Prompt:
Each record should reappear exactly in your answer, minus any picture.

Supplied material:
★ ★ ★ ★
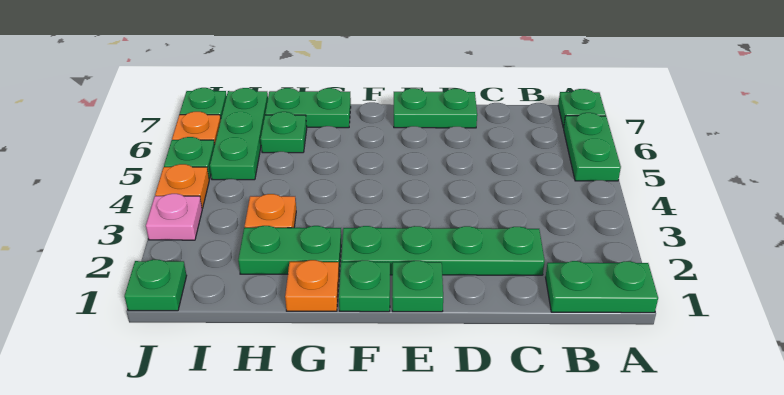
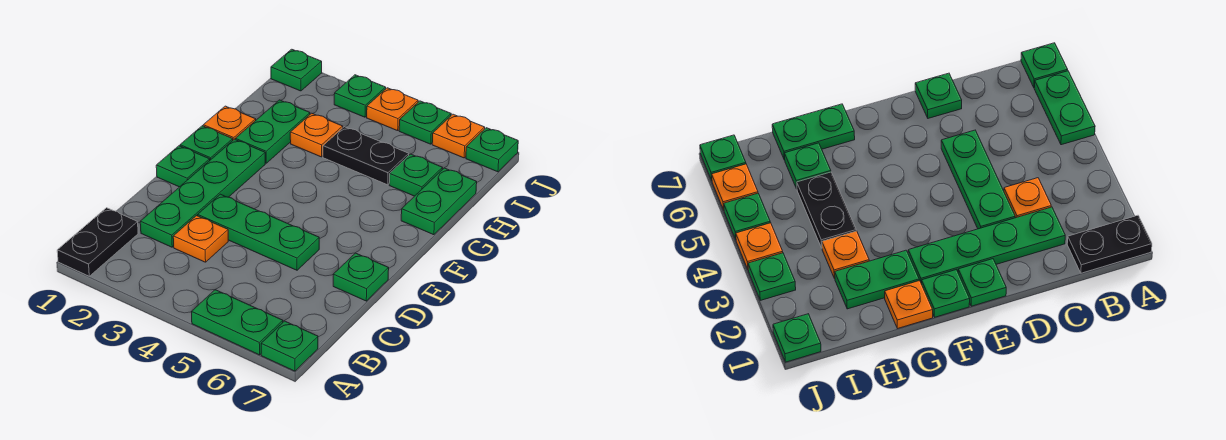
green plate A1:B1 level 1 -> black plate A1:B1 level 1
none -> orange plate C3 level 1
green plate D7:E7 level 1 -> green plate D7 level 1
none -> black plate H4:H5 level 1
green plate I5:I7 level 1 -> green plate D3:D5 level 1
pink plate J3 level 1 -> green plate J3 level 1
★ ★ ★ ★
Completed exercise:
green plate A1:B1 level 1 -> black plate A1:B1 level 1
none -> orange plate C3 level 1
green plate D7:E7 level 1 -> green plate D7 level 1
none -> black plate H4:H5 level 1
green plate I5:I7 level 1 -> green plate D3:D5 level 1
pink plate J3 level 1 -> green plate J3 level 1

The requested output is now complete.